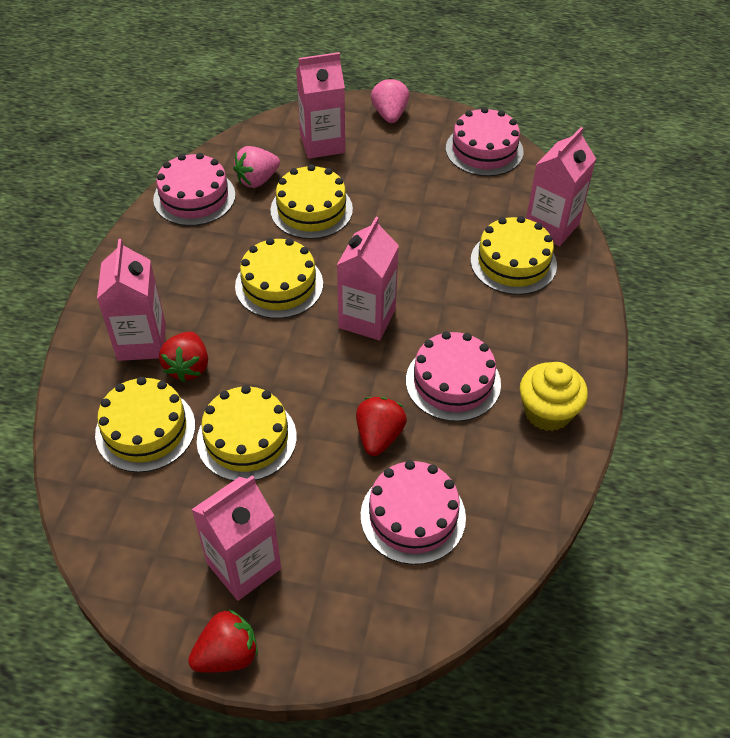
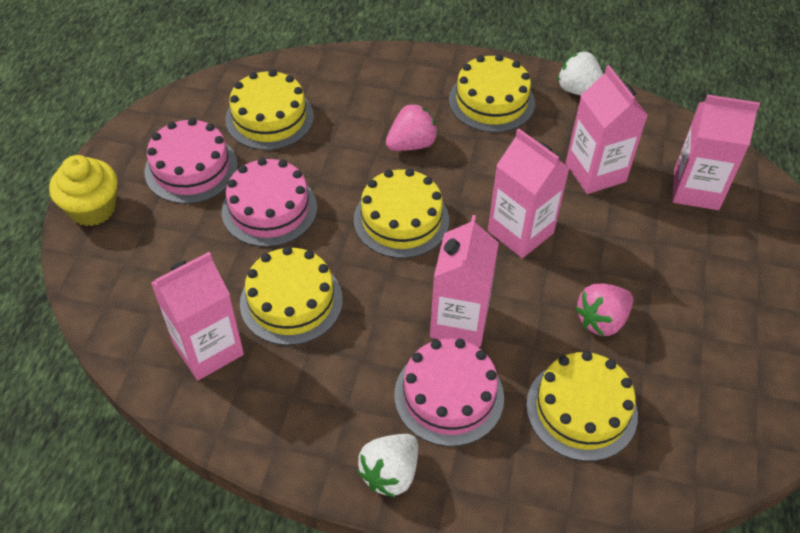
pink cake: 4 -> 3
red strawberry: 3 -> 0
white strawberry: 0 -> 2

**Task brief**
Give back the full listing exactly as written, only without its pictures.

**Exercise solution**
pink cake: 4 -> 3
red strawberry: 3 -> 0
white strawberry: 0 -> 2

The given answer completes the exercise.